• **Exercise**: Retype, please, the listing from its opening line through the line that contains "(354, 294) = (450, 291): blue", both included, without the pictures.

= = = = =

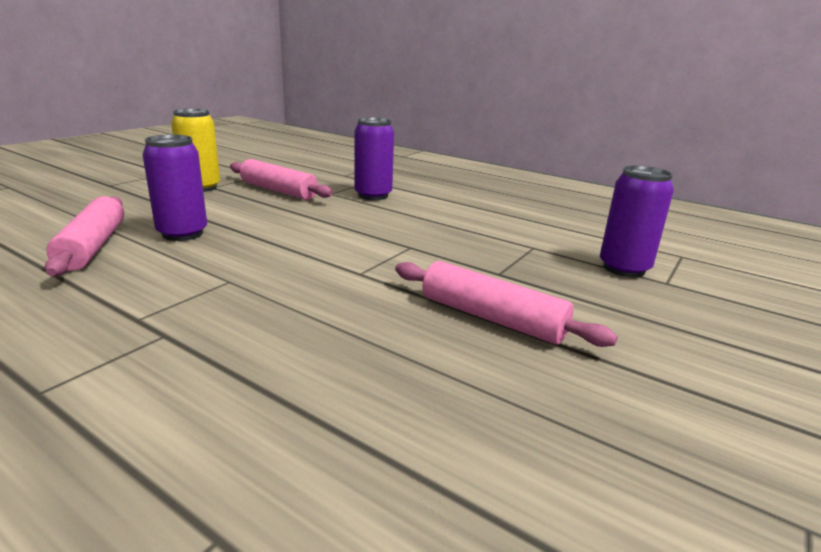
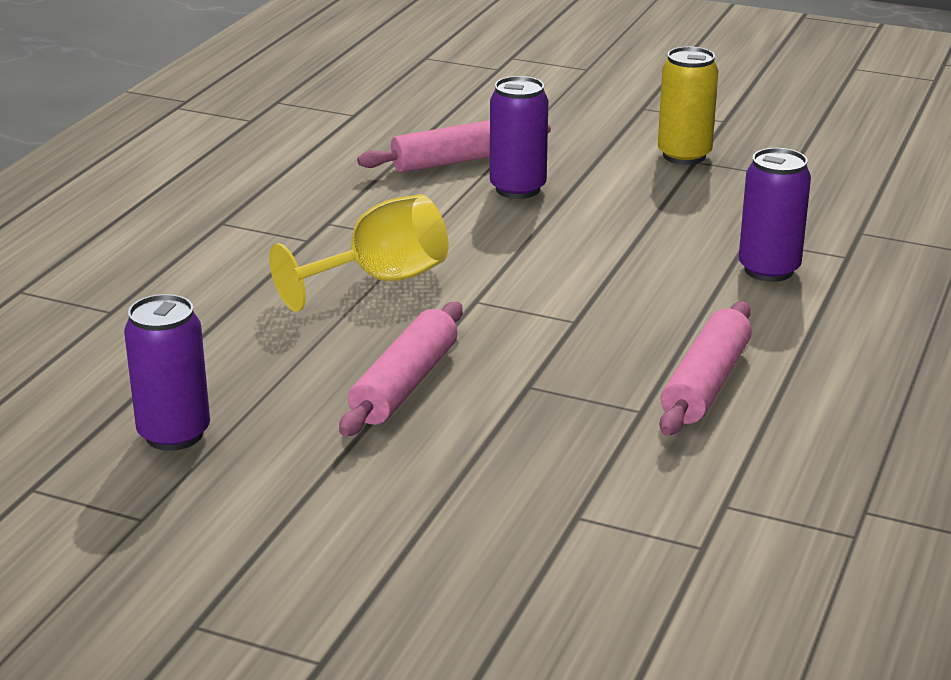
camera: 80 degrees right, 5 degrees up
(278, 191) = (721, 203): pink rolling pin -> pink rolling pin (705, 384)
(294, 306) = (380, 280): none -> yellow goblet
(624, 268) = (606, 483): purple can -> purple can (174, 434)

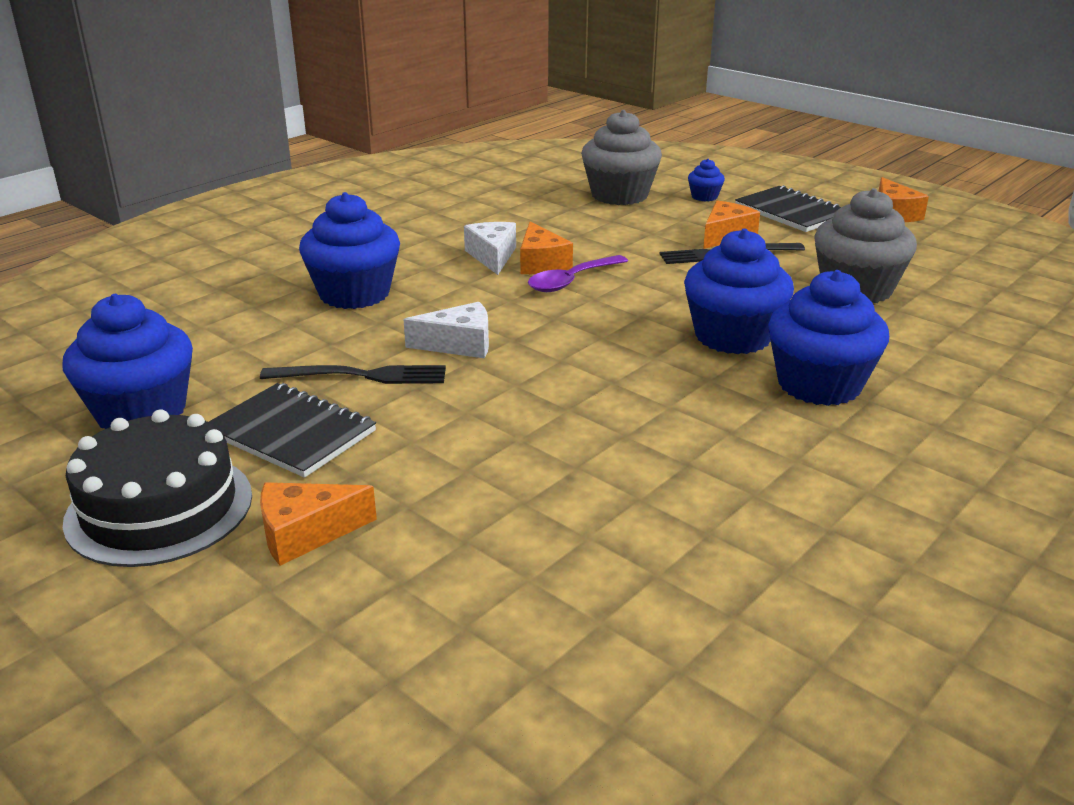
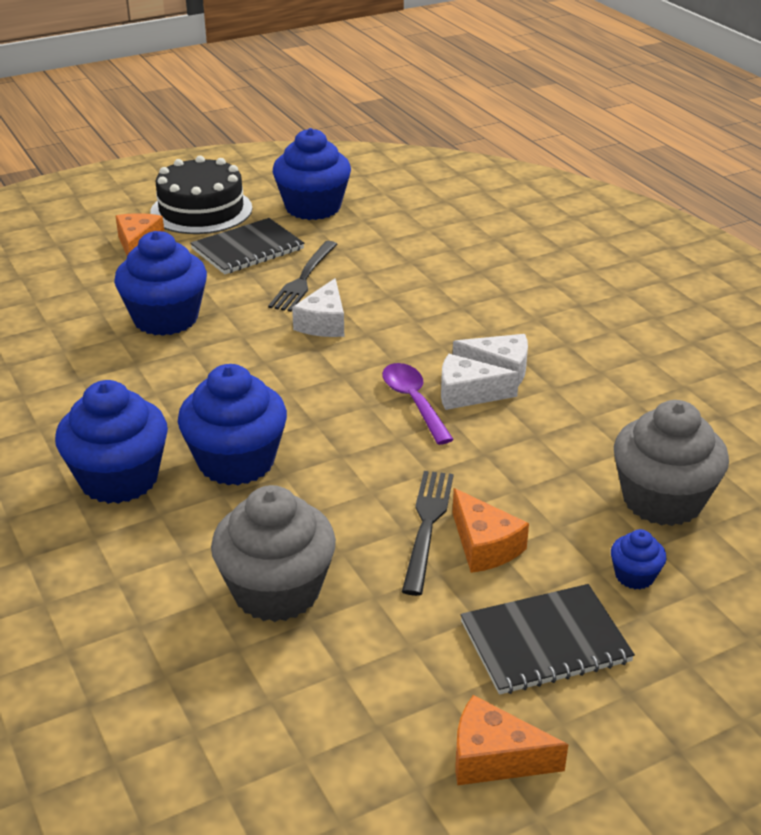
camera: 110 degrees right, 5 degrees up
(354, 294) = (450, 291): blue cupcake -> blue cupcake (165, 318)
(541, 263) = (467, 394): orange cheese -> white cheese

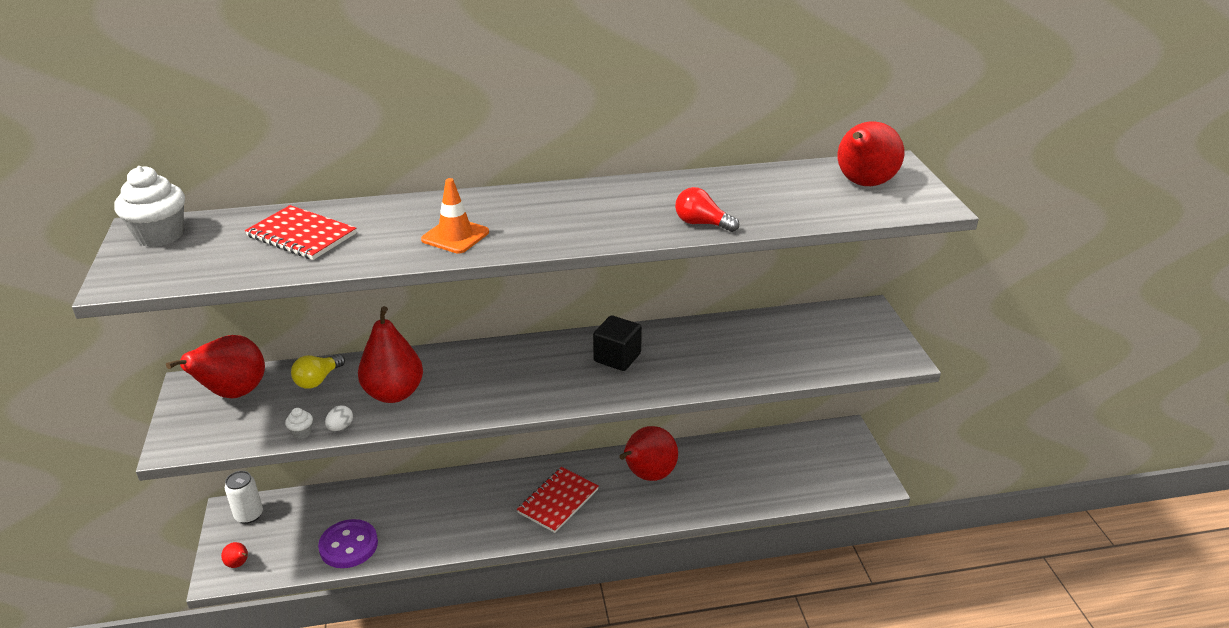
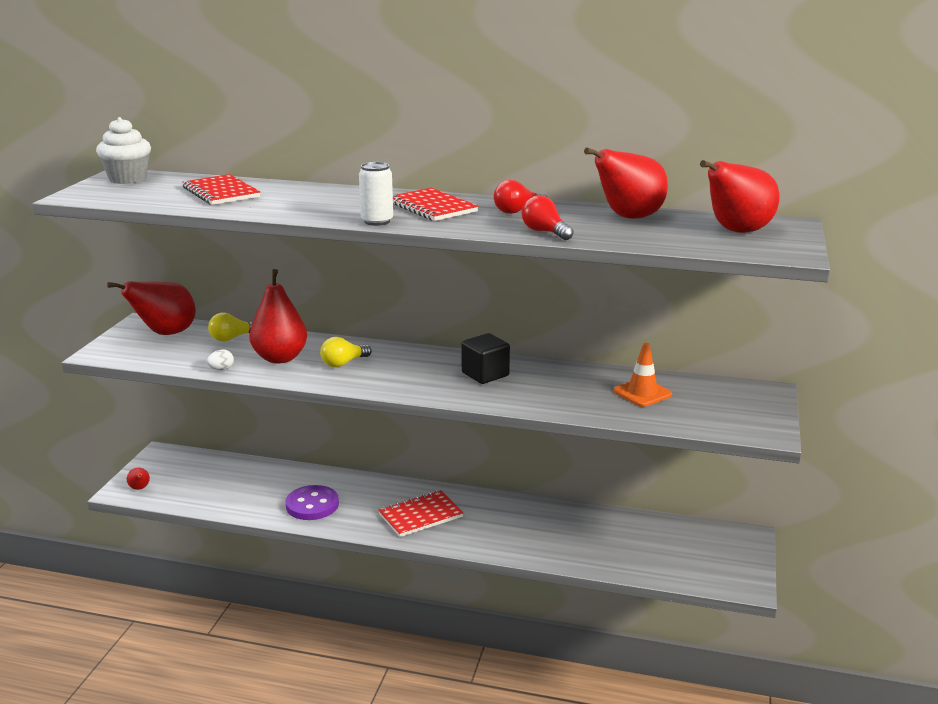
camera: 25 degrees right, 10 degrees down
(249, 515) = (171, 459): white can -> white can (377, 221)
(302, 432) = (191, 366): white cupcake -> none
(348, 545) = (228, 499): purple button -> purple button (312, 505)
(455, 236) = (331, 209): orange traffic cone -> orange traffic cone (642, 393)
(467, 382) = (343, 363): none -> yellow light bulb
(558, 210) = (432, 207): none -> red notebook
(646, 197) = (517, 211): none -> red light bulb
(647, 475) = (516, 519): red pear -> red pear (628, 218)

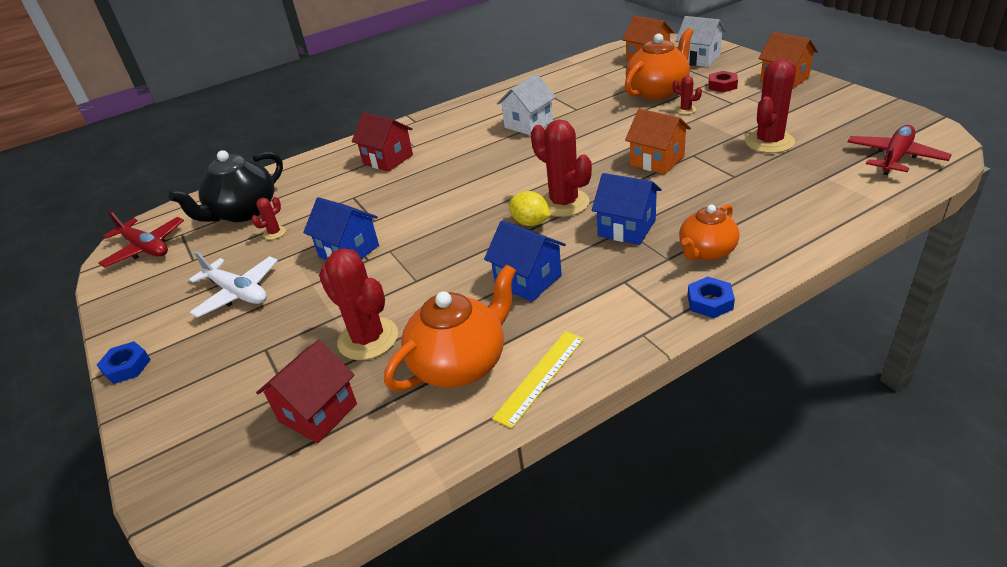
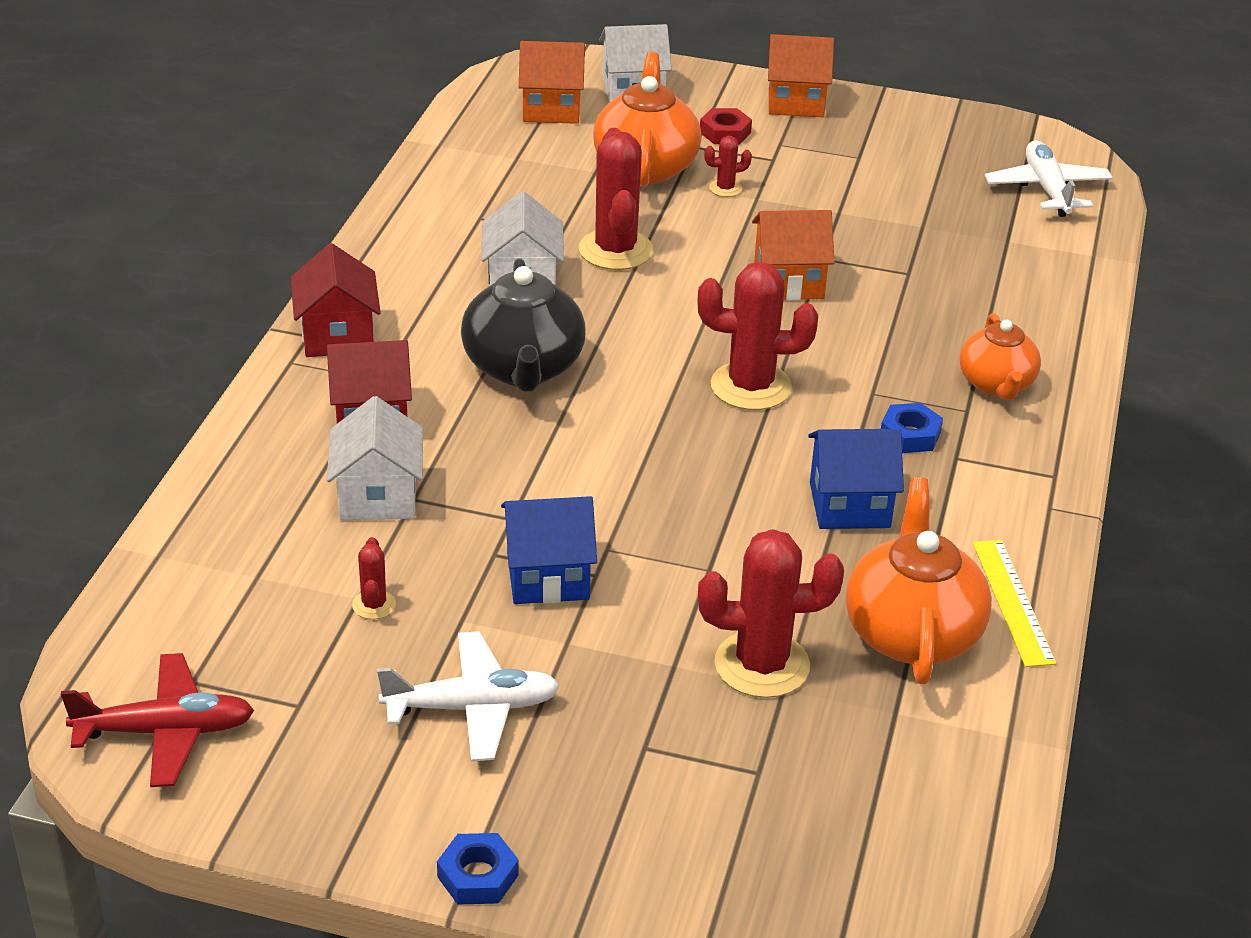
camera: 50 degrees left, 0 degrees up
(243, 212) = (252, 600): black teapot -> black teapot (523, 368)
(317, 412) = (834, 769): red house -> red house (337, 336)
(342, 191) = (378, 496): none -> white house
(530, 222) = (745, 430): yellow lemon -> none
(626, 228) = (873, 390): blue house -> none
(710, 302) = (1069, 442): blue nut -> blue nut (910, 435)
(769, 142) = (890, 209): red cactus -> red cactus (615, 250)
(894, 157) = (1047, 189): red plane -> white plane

= = = = =

• **Reply**:
camera: 80 degrees right, 5 degrees up
(278, 191) = (721, 203): pink rolling pin -> pink rolling pin (705, 384)
(294, 306) = (380, 280): none -> yellow goblet
(624, 268) = (606, 483): purple can -> purple can (174, 434)

camera: 110 degrees right, 5 degrees up
(354, 294) = (450, 291): blue cupcake -> blue cupcake (165, 318)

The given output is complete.